**About this exercise:**
Your task is to copy every line of the records below that contains "purple".

[Dataset items]
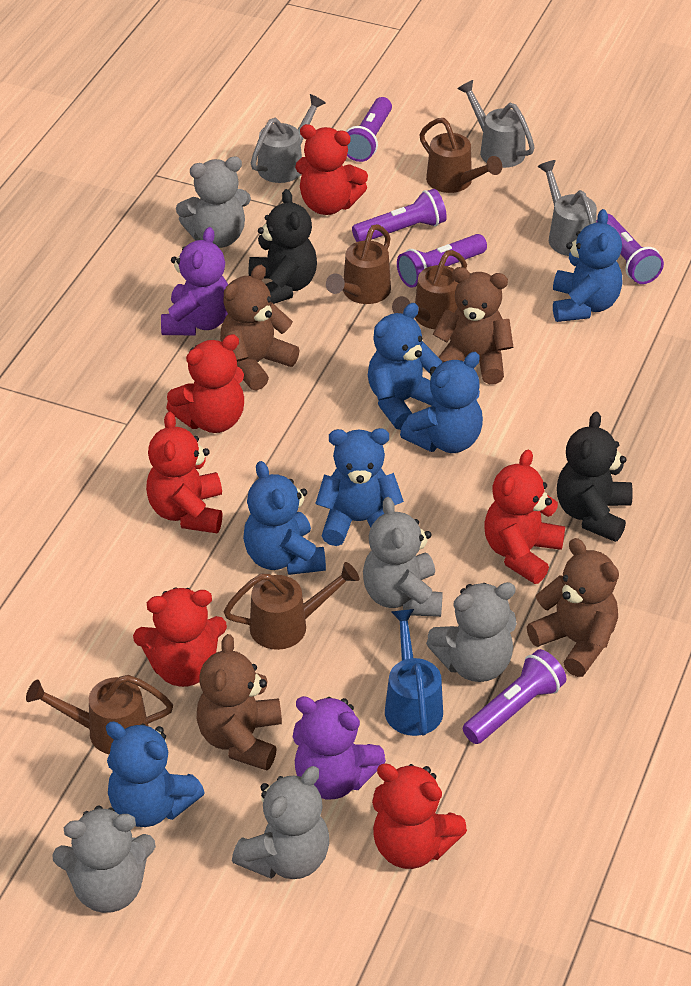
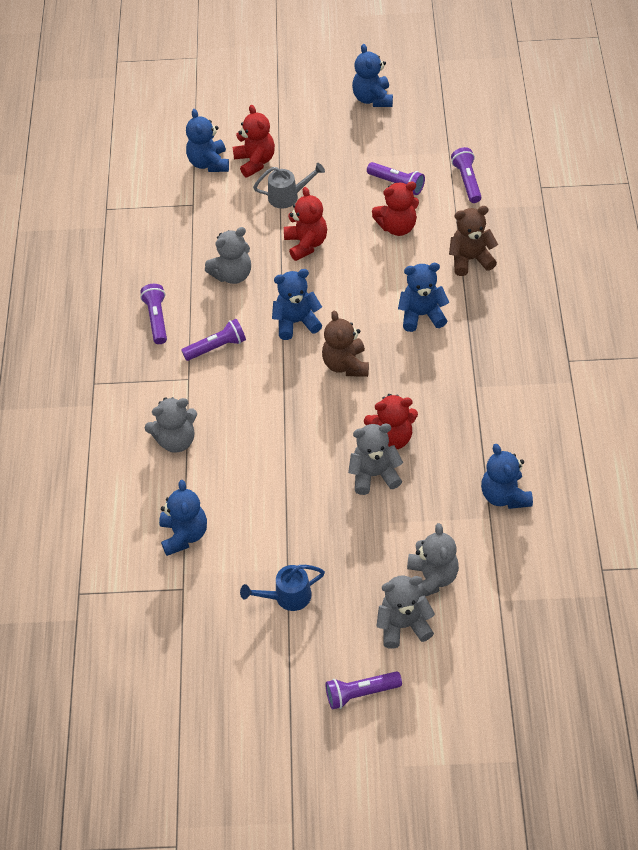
black teddy bear: 2 -> 0
brown teddy bear: 4 -> 2
brown watering can: 5 -> 0
grey watering can: 3 -> 1
purple teddy bear: 2 -> 0
red teddy bear: 6 -> 4

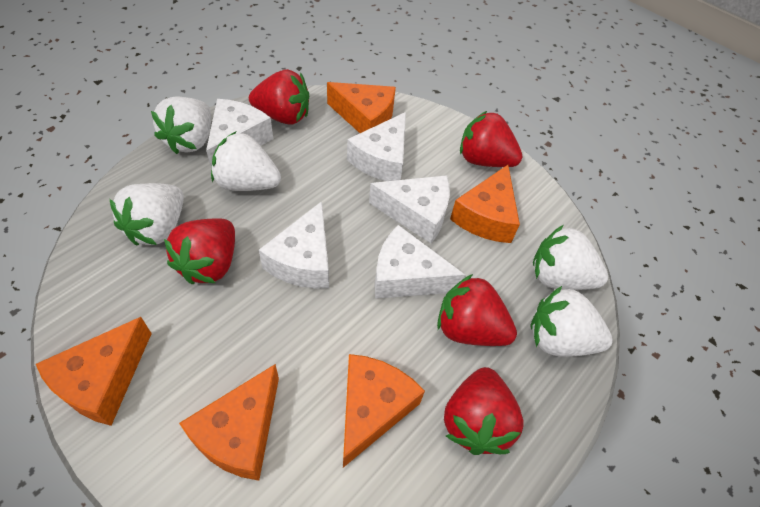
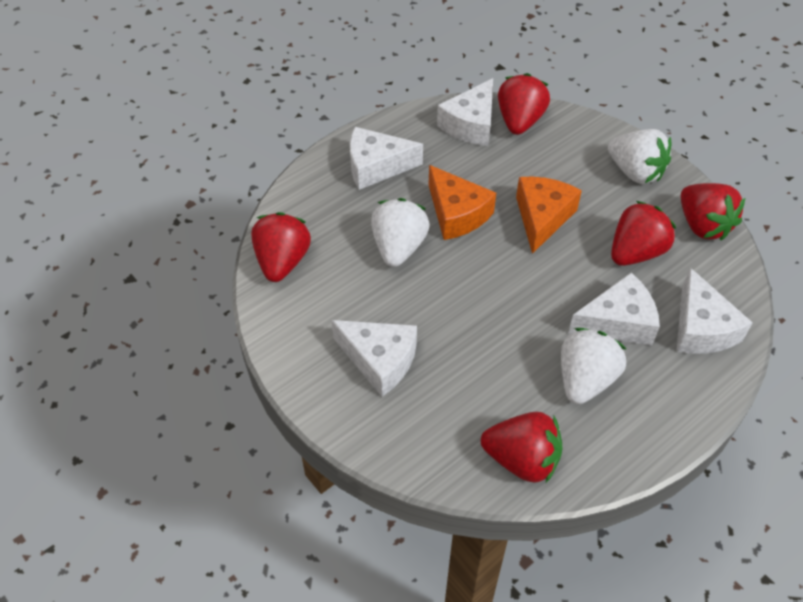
orange cheese: 5 -> 2
white strawberry: 5 -> 3

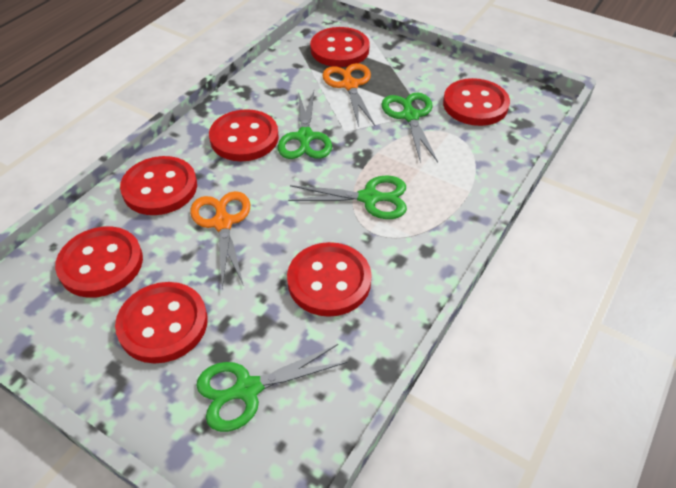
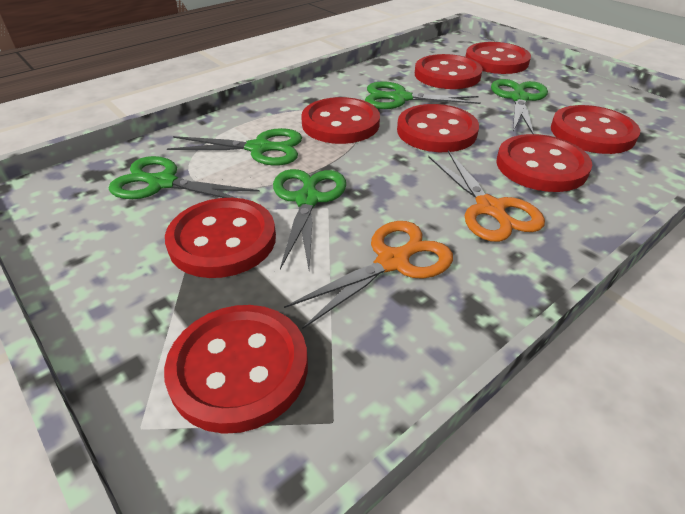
green scissors: 4 -> 5
red button: 7 -> 8

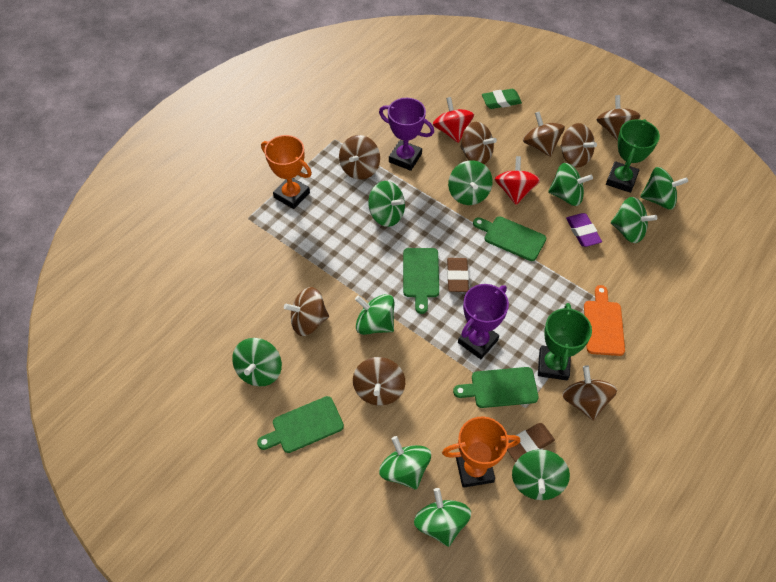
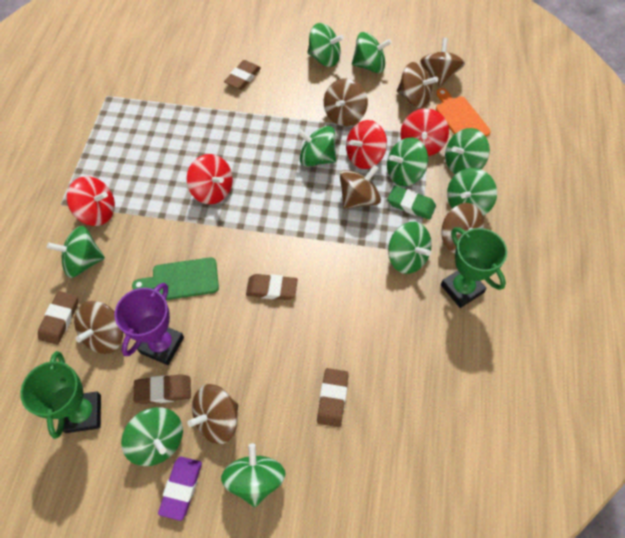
brown eraser: 2 -> 5
brown spinning top: 8 -> 7
green cutting board: 4 -> 1
orange trophy: 2 -> 0
purple trophy: 2 -> 1
red spinning top: 2 -> 4

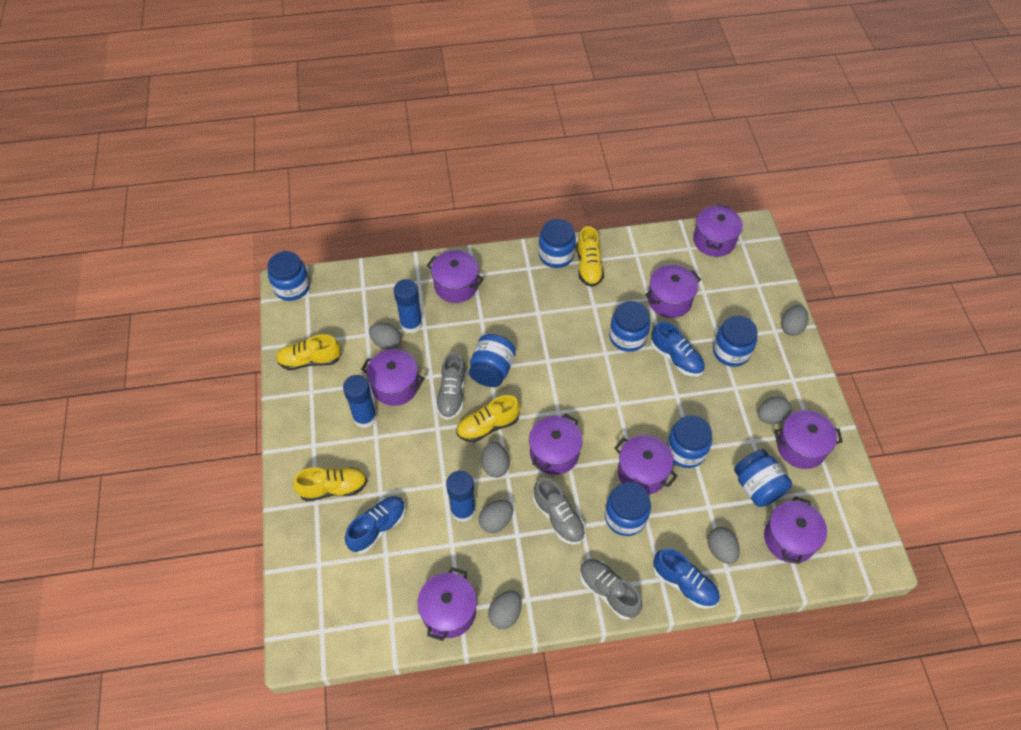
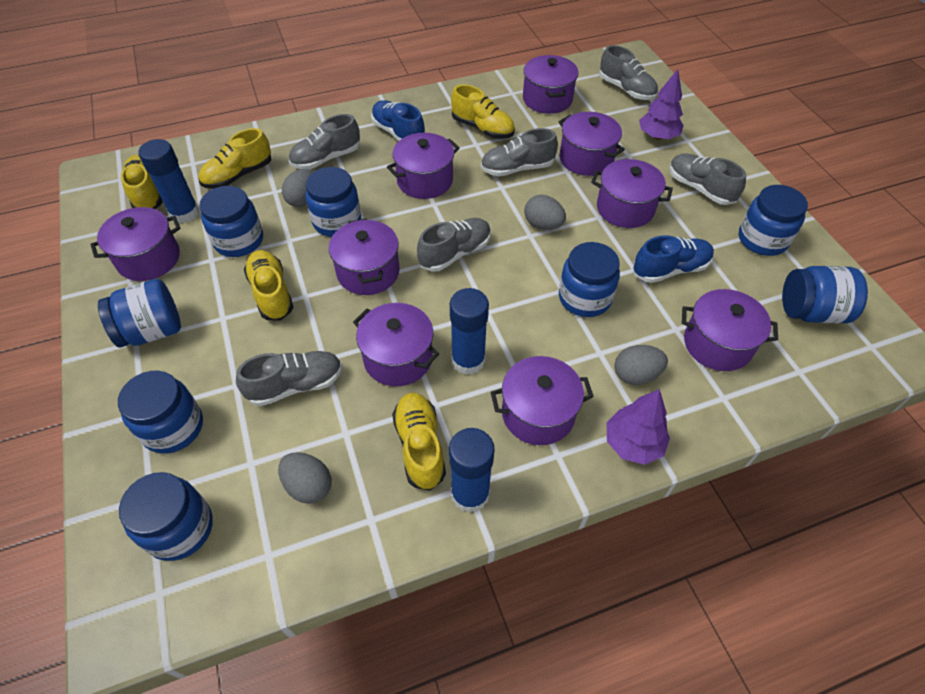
blue shoe: 3 -> 2
grey egg: 7 -> 4
grey shoe: 3 -> 6
purple tree: 0 -> 2
yellow shoe: 4 -> 5

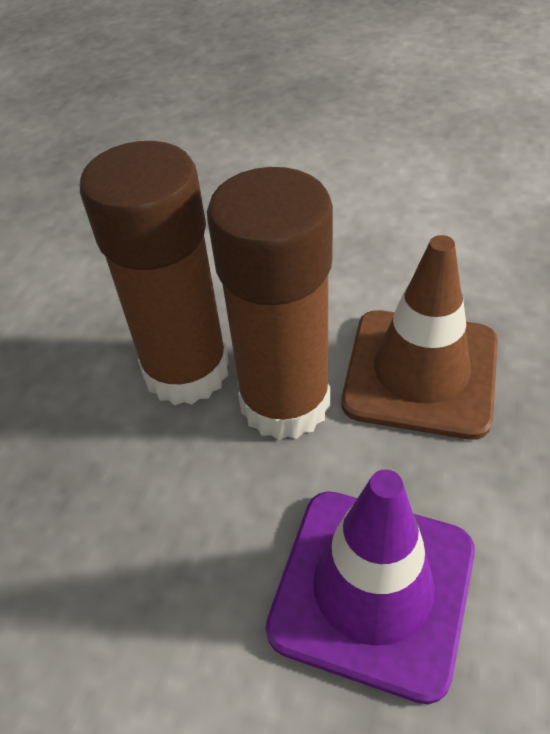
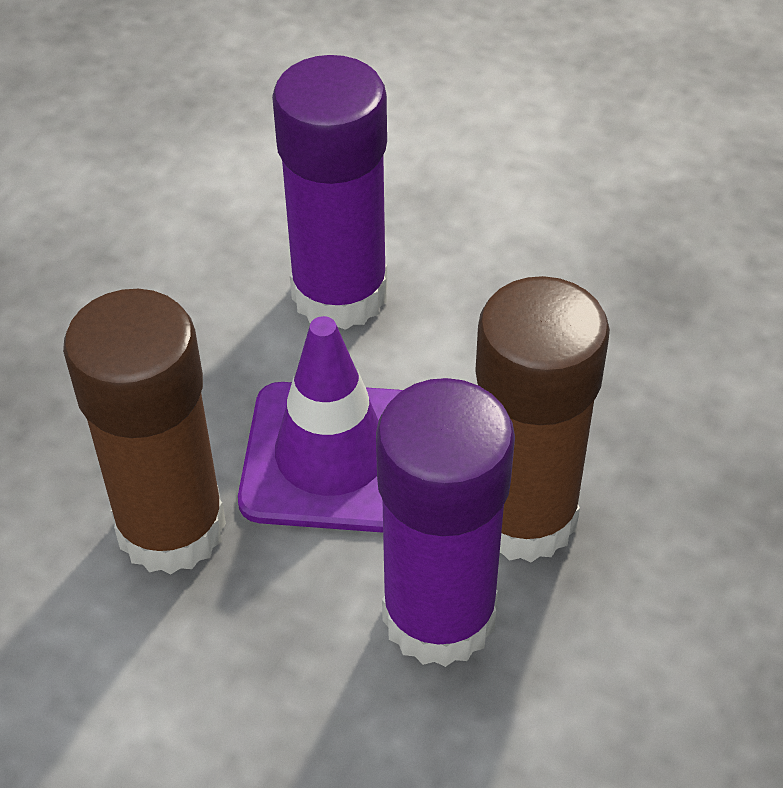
brown traffic cone: 1 -> 0
purple glue stick: 0 -> 2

**Solution below:**
purple teddy bear: 2 -> 0
purple trophy: 2 -> 1
purple tree: 0 -> 2
purple glue stick: 0 -> 2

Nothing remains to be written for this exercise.